DATA SHOWN:
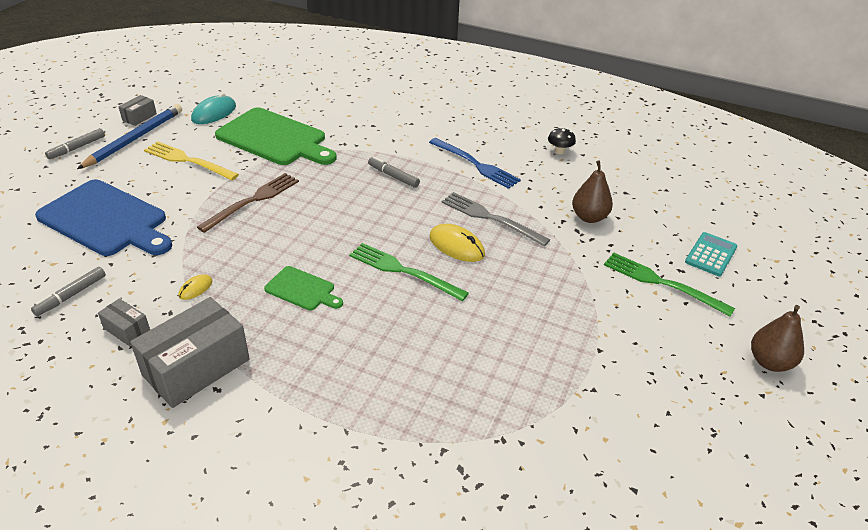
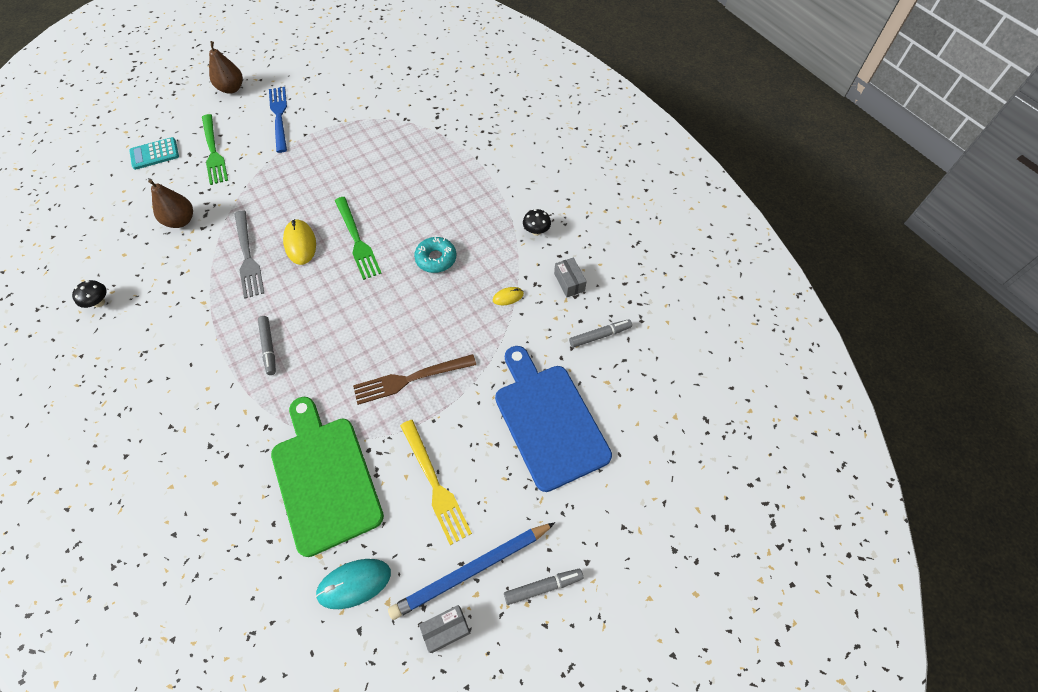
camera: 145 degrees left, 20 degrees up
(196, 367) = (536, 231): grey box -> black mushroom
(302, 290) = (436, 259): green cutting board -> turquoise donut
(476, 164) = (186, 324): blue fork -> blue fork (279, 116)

EXERCISE REQUIREMENTS: Produce the full material again verbatim, with the pictures dropped.

PROBLEM SOLUTION:
camera: 145 degrees left, 20 degrees up
(196, 367) = (536, 231): grey box -> black mushroom
(302, 290) = (436, 259): green cutting board -> turquoise donut
(476, 164) = (186, 324): blue fork -> blue fork (279, 116)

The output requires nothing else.